**Work request**. Search the entries below for the word "none" and copy each line that has it.

=== Exercise materials ===

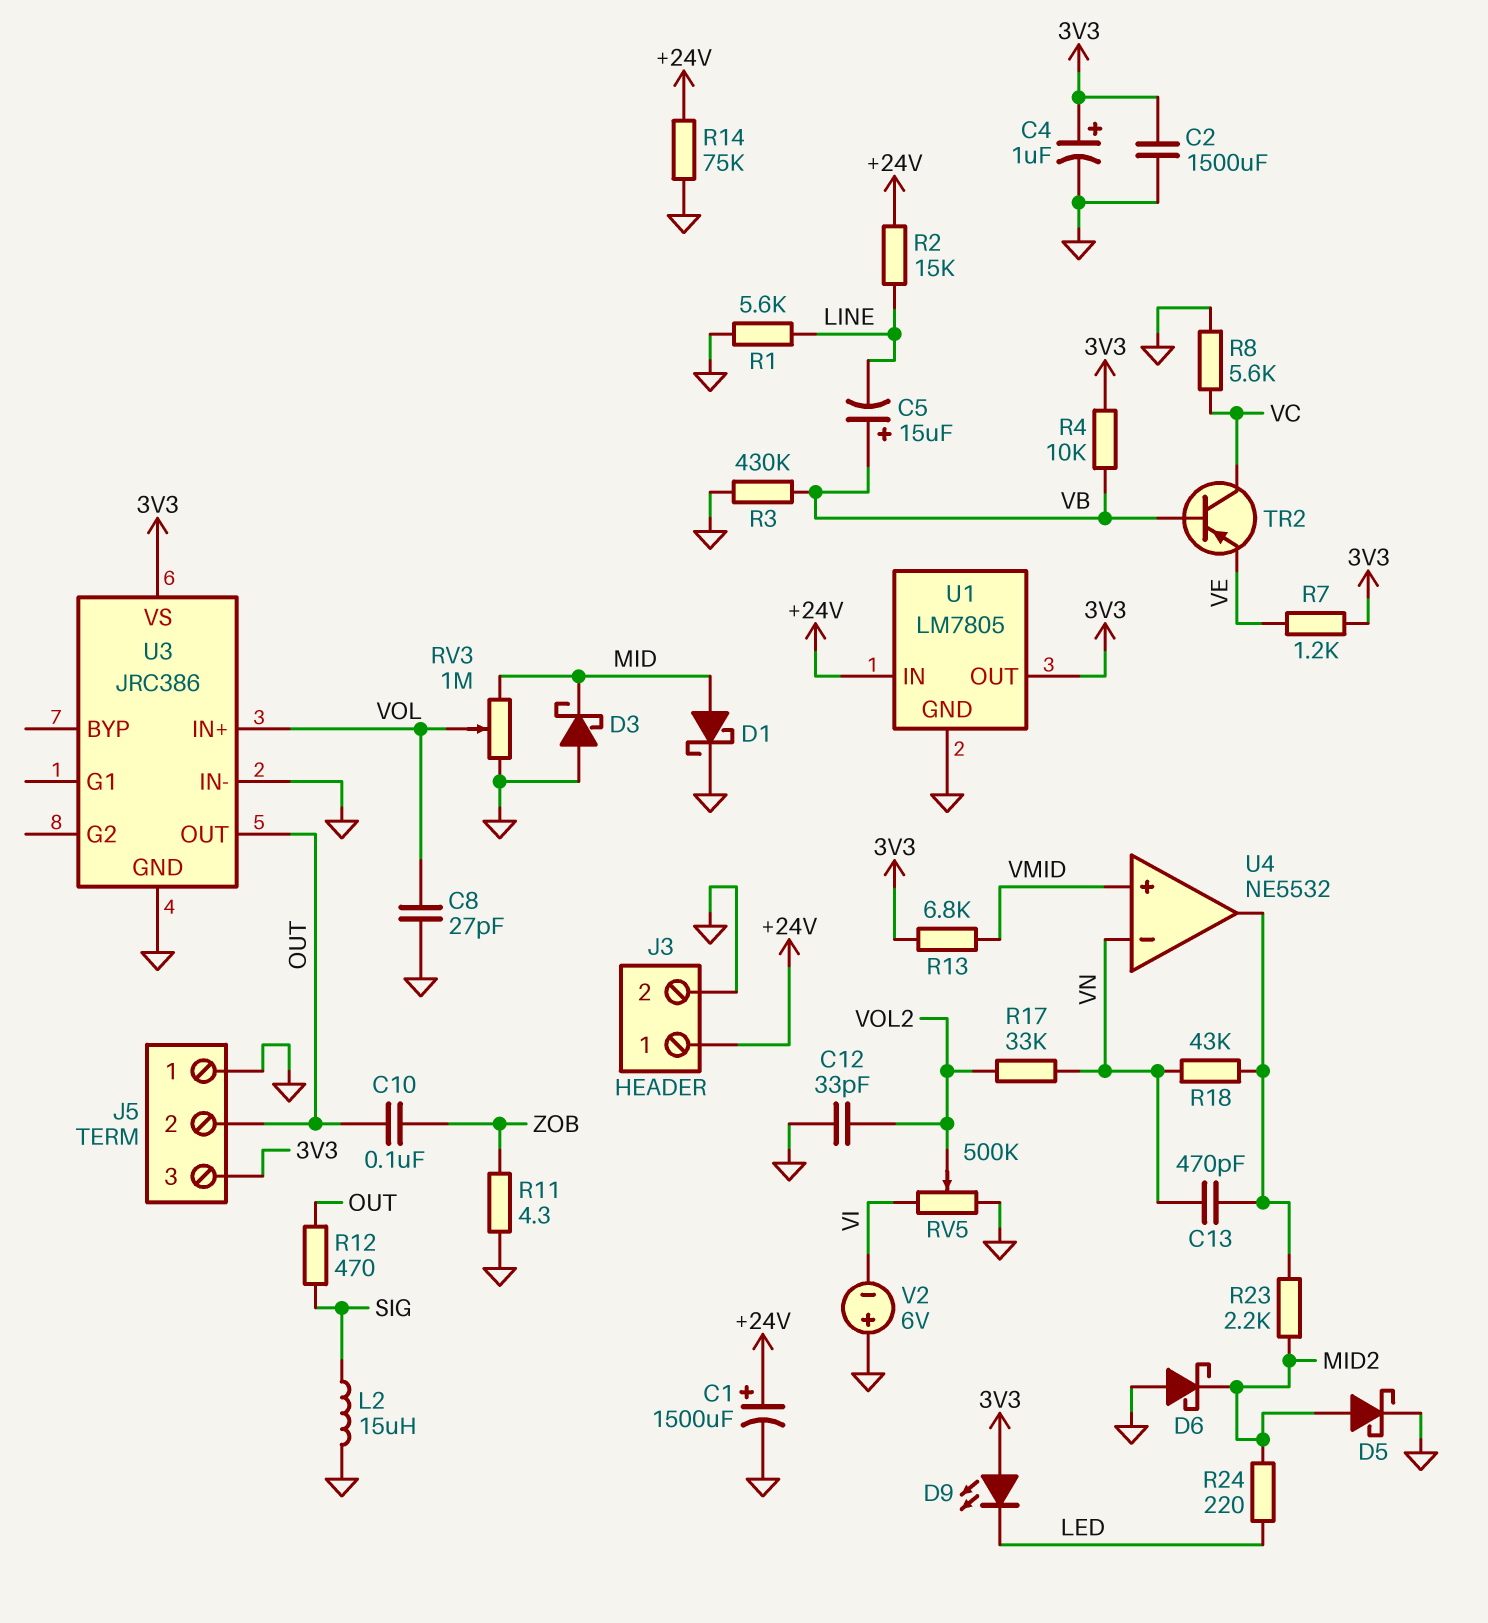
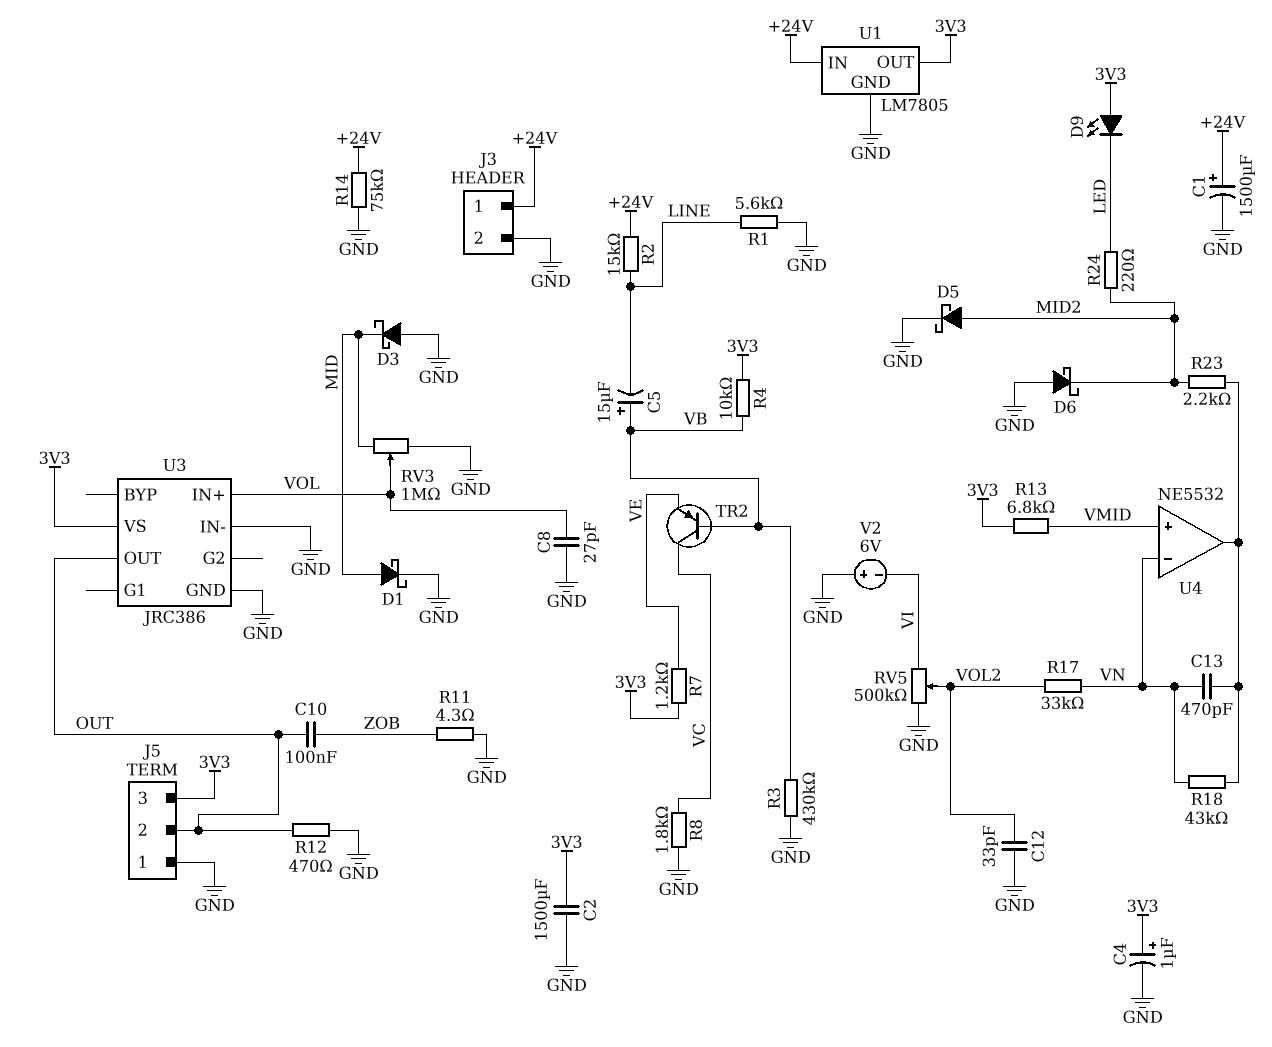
L2: 15uH (GND, SIG) -> none
R8: 5.6k (GND, VC) -> 1.8k (GND, VC)
R12: 470 (OUT, SIG) -> 470 (GND, OUT)

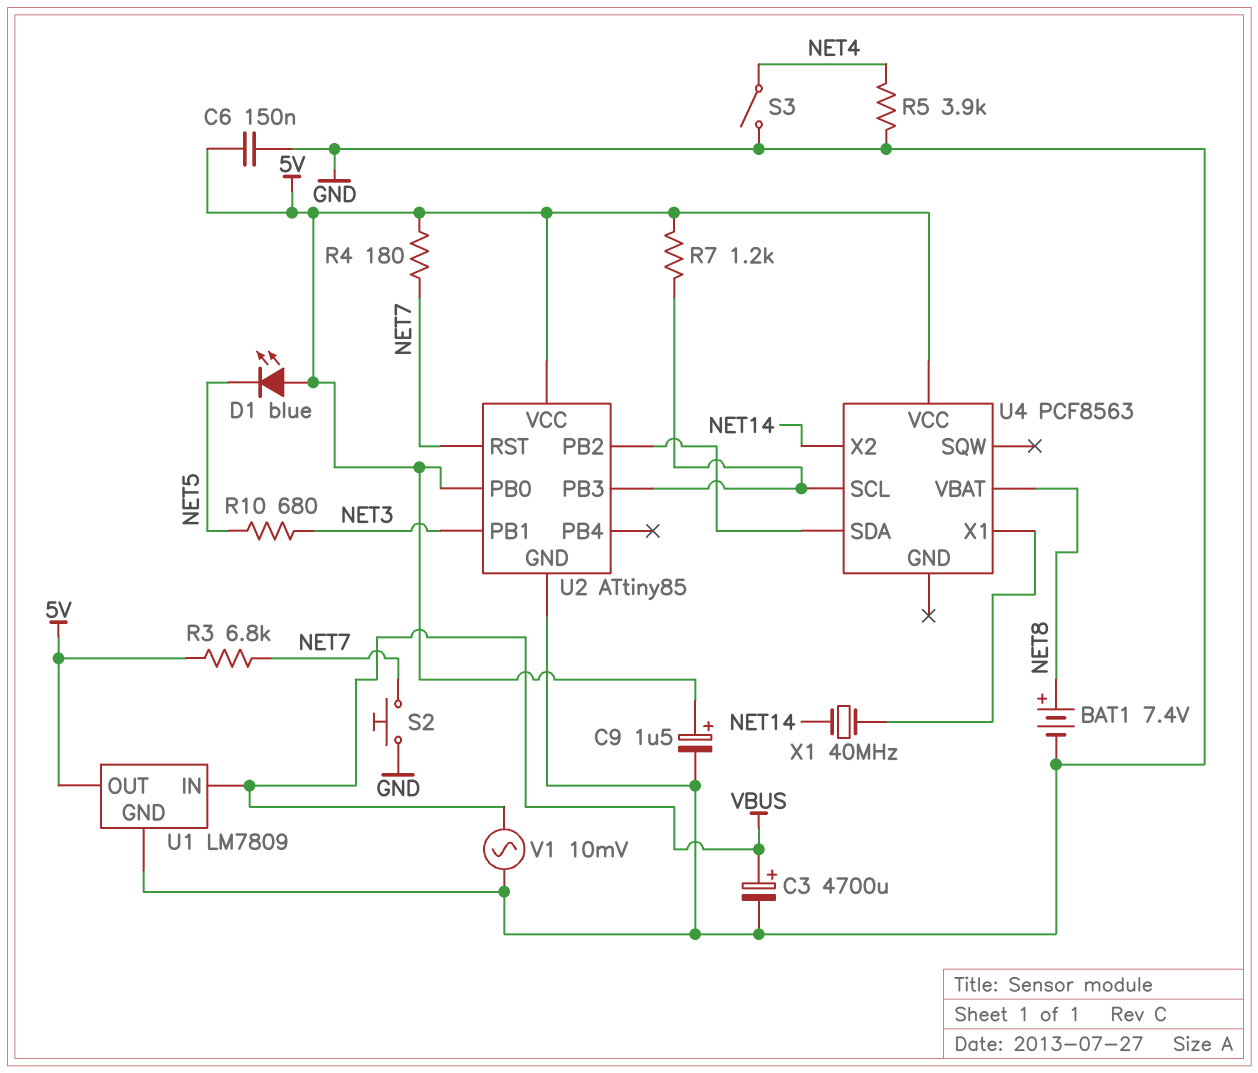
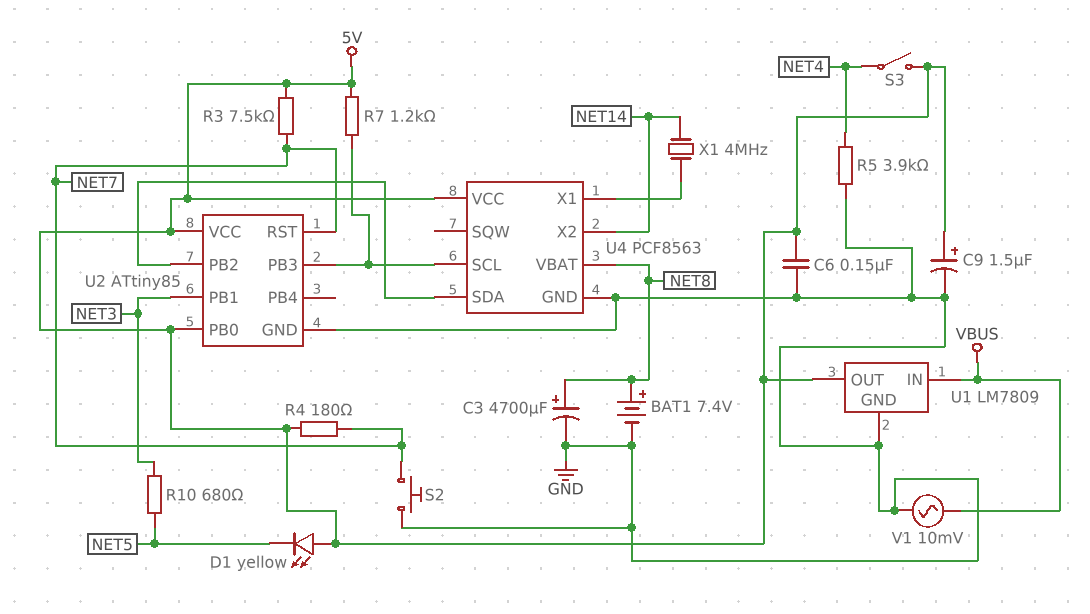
C3: 4700uF (plus VBUS, minus GND) -> 4700uF (plus NET8, minus GND)
D1: LED blue (A 5V, K NET5) -> LED yellow (A 5V, K NET5)
R3: 6.8k (5V, NET7) -> 7.5k (5V, NET7)
S3: switch (GND, NET4) -> switch (5V, NET4)
U4 pin GND: none -> GND
X1: 40MHz (NET14, U4/X1) -> 4MHz (NET14, U4/X1)

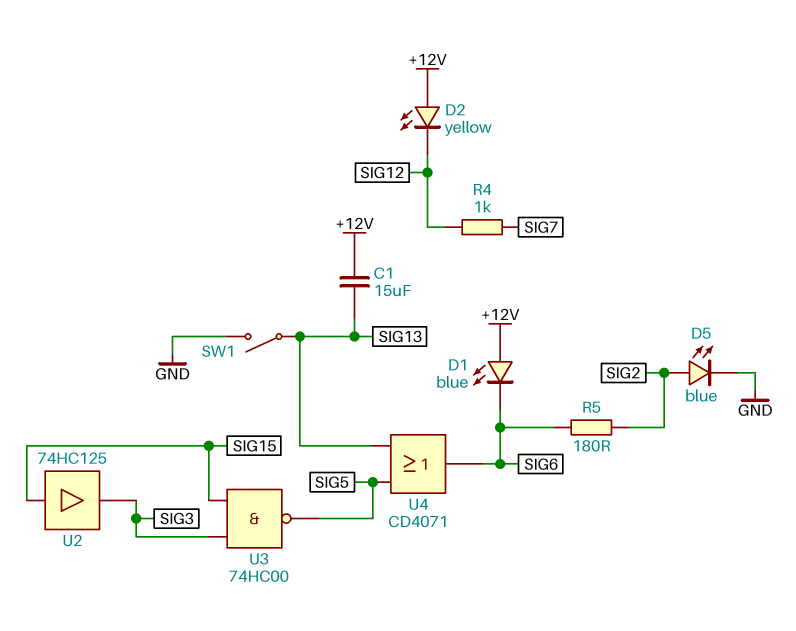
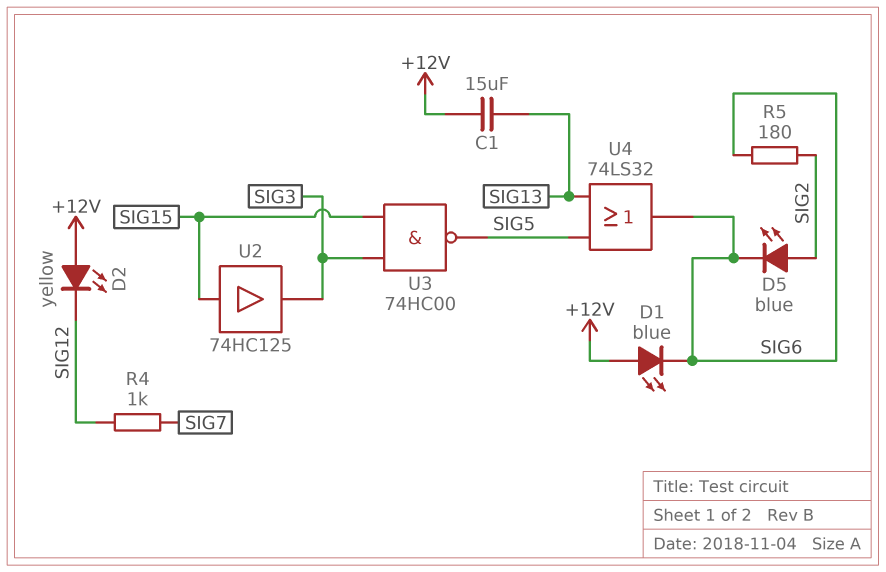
D5: LED blue (A SIG2, K GND) -> LED blue (A SIG2, K SIG6)
SW1: switch (GND, SIG13) -> none
U4: OR CD4071 (in SIG5, in SIG13, out SIG6) -> OR 74LS32 (in SIG5, in SIG13, out SIG6)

===

**Solution for this exercise**.
L2: 15uH (GND, SIG) -> none
U4 pin GND: none -> GND
SW1: switch (GND, SIG13) -> none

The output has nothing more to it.